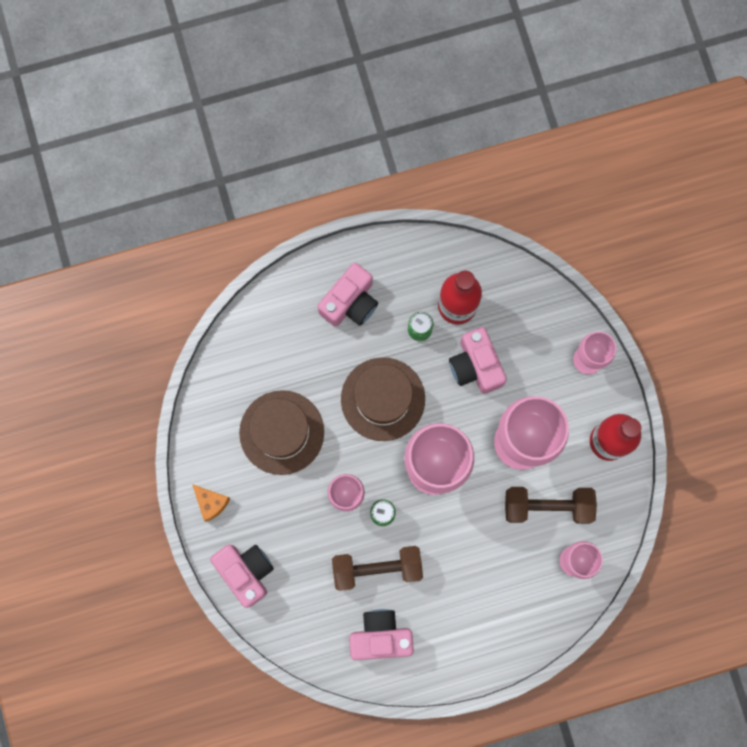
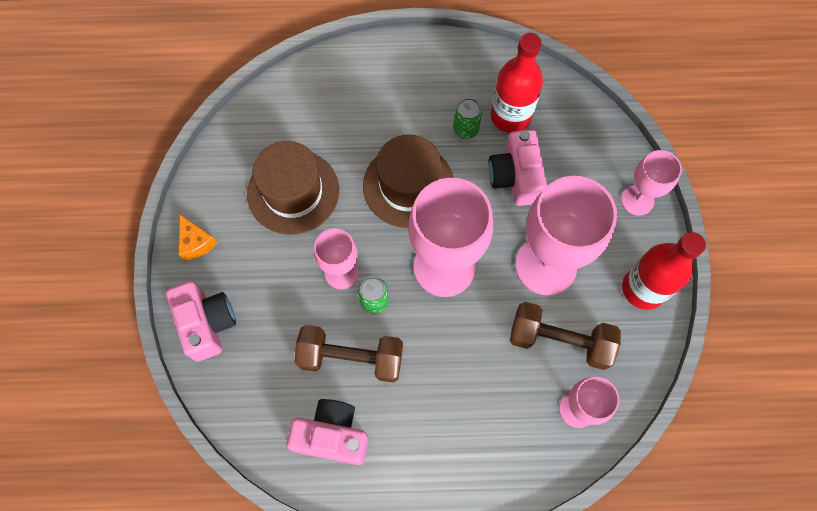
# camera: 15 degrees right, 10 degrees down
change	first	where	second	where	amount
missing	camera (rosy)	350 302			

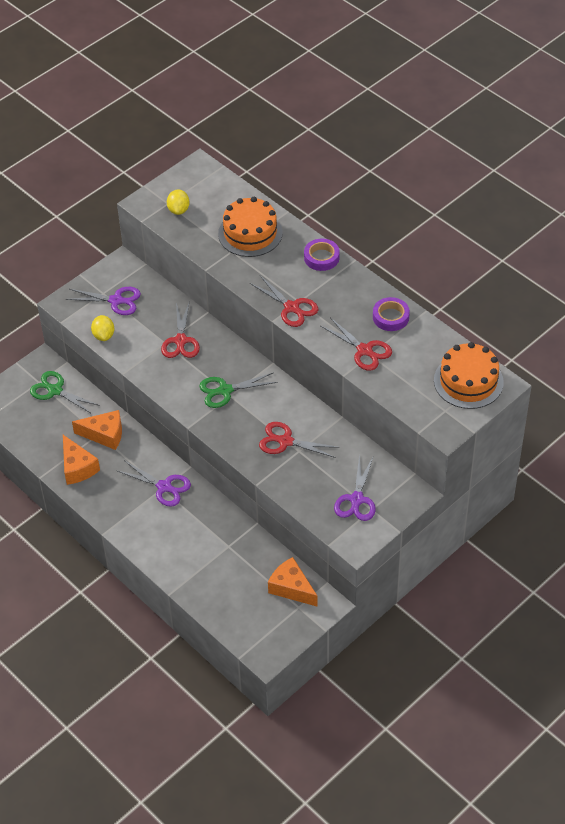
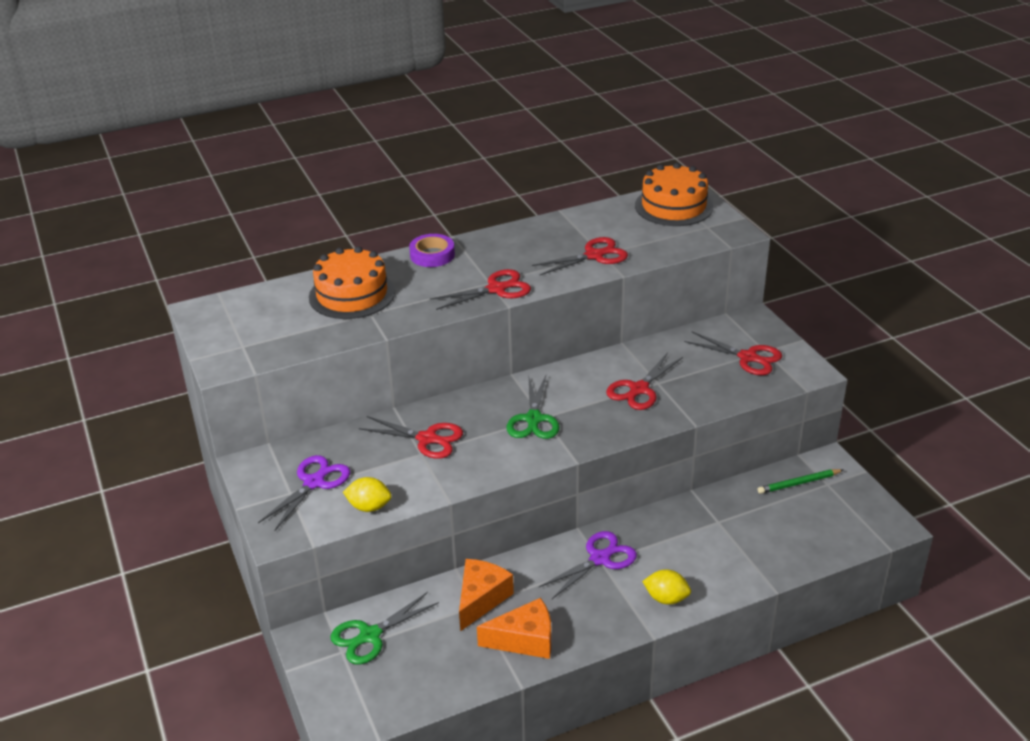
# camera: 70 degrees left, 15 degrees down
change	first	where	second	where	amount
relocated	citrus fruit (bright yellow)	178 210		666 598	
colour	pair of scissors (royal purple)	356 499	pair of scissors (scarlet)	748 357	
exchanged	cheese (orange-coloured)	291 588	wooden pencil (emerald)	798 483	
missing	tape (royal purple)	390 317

> Task description: The entries above are to be printed again word for word, with every picture removed.

> Solution to the problem:
# camera: 15 degrees right, 10 degrees down
change	first	where	second	where	amount
missing	camera (rosy)	350 302			

# camera: 70 degrees left, 15 degrees down
change	first	where	second	where	amount
relocated	citrus fruit (bright yellow)	178 210		666 598	
colour	pair of scissors (royal purple)	356 499	pair of scissors (scarlet)	748 357	
exchanged	cheese (orange-coloured)	291 588	wooden pencil (emerald)	798 483	
missing	tape (royal purple)	390 317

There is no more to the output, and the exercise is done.